How to complete this task:
Copy the listing below line for line, from its opening line to the one with "blue cap: 4 -> 3", both included; stop there.
--- Data for this exercise Enclosed Below ---
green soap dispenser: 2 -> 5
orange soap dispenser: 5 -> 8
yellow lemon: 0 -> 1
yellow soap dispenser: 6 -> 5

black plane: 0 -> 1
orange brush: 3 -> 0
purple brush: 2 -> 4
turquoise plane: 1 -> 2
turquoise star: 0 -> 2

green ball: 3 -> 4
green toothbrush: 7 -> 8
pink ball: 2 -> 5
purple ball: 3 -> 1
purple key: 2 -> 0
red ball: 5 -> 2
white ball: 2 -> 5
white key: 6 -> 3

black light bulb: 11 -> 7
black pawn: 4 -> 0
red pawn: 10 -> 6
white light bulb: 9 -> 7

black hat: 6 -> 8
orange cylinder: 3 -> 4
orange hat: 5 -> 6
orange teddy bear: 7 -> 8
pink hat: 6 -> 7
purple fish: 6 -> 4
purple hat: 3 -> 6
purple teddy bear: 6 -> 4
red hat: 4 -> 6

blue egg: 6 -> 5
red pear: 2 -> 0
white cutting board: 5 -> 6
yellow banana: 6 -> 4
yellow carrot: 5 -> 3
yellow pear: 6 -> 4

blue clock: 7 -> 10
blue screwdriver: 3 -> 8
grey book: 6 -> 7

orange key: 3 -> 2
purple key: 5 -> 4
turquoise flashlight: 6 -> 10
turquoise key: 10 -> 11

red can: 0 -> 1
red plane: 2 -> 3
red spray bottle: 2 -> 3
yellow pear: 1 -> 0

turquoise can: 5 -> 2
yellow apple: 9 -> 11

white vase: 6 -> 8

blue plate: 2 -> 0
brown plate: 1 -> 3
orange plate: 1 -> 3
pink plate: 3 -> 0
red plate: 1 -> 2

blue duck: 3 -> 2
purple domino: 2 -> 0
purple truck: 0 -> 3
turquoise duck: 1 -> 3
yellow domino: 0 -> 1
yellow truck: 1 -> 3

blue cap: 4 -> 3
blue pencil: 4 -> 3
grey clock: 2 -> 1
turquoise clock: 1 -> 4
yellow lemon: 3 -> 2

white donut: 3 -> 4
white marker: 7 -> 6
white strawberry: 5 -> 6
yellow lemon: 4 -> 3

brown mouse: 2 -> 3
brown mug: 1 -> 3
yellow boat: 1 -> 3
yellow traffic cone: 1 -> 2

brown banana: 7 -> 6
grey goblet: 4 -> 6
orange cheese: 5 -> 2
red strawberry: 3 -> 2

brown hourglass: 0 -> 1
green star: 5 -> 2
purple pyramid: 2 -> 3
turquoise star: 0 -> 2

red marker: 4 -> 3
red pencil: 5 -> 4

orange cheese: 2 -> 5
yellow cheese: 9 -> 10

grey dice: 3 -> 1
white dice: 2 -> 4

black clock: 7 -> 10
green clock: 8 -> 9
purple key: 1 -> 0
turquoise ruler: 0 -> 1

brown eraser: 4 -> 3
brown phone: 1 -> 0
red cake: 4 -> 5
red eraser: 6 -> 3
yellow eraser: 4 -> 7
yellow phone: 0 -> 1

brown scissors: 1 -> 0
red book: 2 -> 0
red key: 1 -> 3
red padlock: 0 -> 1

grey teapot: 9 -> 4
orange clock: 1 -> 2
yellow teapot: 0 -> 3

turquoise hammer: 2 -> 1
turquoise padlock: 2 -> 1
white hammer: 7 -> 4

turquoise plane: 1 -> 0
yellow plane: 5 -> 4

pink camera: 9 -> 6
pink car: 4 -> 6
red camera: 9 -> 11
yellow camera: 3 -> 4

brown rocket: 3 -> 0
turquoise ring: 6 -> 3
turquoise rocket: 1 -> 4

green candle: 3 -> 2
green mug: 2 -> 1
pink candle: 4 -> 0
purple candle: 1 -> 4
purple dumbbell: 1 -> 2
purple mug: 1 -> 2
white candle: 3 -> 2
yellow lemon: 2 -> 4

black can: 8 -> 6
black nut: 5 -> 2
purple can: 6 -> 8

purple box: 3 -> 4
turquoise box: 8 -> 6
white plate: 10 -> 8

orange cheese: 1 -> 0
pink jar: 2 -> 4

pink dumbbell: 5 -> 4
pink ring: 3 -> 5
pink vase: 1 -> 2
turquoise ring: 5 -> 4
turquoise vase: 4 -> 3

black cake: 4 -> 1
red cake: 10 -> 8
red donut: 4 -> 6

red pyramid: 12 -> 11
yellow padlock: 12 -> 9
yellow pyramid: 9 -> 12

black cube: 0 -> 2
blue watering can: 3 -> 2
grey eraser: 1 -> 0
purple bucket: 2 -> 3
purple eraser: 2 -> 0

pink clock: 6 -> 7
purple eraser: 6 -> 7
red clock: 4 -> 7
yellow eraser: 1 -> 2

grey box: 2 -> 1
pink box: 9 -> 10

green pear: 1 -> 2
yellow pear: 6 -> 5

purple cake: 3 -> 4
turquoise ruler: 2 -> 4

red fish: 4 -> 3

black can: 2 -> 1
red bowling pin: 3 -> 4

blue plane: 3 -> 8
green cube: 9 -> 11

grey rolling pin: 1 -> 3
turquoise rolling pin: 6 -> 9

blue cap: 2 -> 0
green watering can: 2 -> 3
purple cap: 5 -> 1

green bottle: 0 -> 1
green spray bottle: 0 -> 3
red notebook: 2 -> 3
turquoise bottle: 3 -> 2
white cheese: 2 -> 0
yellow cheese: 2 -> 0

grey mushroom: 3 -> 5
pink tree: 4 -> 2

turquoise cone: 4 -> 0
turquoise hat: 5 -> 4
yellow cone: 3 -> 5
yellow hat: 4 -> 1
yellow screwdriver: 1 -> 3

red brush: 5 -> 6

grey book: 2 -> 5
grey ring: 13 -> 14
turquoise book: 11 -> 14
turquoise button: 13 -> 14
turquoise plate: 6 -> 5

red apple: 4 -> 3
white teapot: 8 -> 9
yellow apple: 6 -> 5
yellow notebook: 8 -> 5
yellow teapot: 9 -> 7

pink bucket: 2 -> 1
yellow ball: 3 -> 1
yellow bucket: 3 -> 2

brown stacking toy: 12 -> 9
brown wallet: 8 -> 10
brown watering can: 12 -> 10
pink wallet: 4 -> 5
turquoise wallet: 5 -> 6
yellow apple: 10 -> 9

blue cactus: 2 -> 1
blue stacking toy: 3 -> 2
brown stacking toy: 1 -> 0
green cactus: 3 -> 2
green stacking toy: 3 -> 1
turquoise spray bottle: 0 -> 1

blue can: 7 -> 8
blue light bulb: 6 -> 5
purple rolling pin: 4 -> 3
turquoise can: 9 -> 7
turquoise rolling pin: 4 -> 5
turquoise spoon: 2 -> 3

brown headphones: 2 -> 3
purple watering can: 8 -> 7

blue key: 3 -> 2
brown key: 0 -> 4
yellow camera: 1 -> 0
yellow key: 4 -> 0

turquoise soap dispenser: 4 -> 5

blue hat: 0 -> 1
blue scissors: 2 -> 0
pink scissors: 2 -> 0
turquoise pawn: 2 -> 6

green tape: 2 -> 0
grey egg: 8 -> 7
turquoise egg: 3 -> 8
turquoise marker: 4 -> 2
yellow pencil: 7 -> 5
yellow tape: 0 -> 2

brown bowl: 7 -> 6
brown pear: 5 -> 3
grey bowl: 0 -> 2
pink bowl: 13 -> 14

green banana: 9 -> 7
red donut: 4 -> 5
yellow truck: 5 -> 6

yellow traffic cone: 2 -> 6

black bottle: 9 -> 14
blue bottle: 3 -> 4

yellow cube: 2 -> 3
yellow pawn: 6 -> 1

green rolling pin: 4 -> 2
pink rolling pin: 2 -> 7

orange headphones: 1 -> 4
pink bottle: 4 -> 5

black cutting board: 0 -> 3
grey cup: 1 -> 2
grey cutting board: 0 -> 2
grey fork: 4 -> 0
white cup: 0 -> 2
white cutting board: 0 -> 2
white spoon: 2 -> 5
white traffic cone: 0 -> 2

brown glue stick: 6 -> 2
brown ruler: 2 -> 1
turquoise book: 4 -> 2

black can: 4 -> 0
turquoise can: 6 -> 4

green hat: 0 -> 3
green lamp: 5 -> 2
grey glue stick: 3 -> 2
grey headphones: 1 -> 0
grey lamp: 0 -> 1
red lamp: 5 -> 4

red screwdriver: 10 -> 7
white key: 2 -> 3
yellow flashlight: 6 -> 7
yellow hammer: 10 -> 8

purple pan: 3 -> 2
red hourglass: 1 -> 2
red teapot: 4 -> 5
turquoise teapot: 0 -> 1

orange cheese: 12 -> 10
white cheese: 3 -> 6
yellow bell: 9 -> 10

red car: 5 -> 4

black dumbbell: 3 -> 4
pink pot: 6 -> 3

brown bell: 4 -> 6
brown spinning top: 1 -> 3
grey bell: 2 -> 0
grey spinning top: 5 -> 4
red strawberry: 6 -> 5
--- End of Enclosed Data for this exercise ---
Exercise answer:
green soap dispenser: 2 -> 5
orange soap dispenser: 5 -> 8
yellow lemon: 0 -> 1
yellow soap dispenser: 6 -> 5

black plane: 0 -> 1
orange brush: 3 -> 0
purple brush: 2 -> 4
turquoise plane: 1 -> 2
turquoise star: 0 -> 2

green ball: 3 -> 4
green toothbrush: 7 -> 8
pink ball: 2 -> 5
purple ball: 3 -> 1
purple key: 2 -> 0
red ball: 5 -> 2
white ball: 2 -> 5
white key: 6 -> 3

black light bulb: 11 -> 7
black pawn: 4 -> 0
red pawn: 10 -> 6
white light bulb: 9 -> 7

black hat: 6 -> 8
orange cylinder: 3 -> 4
orange hat: 5 -> 6
orange teddy bear: 7 -> 8
pink hat: 6 -> 7
purple fish: 6 -> 4
purple hat: 3 -> 6
purple teddy bear: 6 -> 4
red hat: 4 -> 6

blue egg: 6 -> 5
red pear: 2 -> 0
white cutting board: 5 -> 6
yellow banana: 6 -> 4
yellow carrot: 5 -> 3
yellow pear: 6 -> 4

blue clock: 7 -> 10
blue screwdriver: 3 -> 8
grey book: 6 -> 7

orange key: 3 -> 2
purple key: 5 -> 4
turquoise flashlight: 6 -> 10
turquoise key: 10 -> 11

red can: 0 -> 1
red plane: 2 -> 3
red spray bottle: 2 -> 3
yellow pear: 1 -> 0

turquoise can: 5 -> 2
yellow apple: 9 -> 11

white vase: 6 -> 8

blue plate: 2 -> 0
brown plate: 1 -> 3
orange plate: 1 -> 3
pink plate: 3 -> 0
red plate: 1 -> 2

blue duck: 3 -> 2
purple domino: 2 -> 0
purple truck: 0 -> 3
turquoise duck: 1 -> 3
yellow domino: 0 -> 1
yellow truck: 1 -> 3

blue cap: 4 -> 3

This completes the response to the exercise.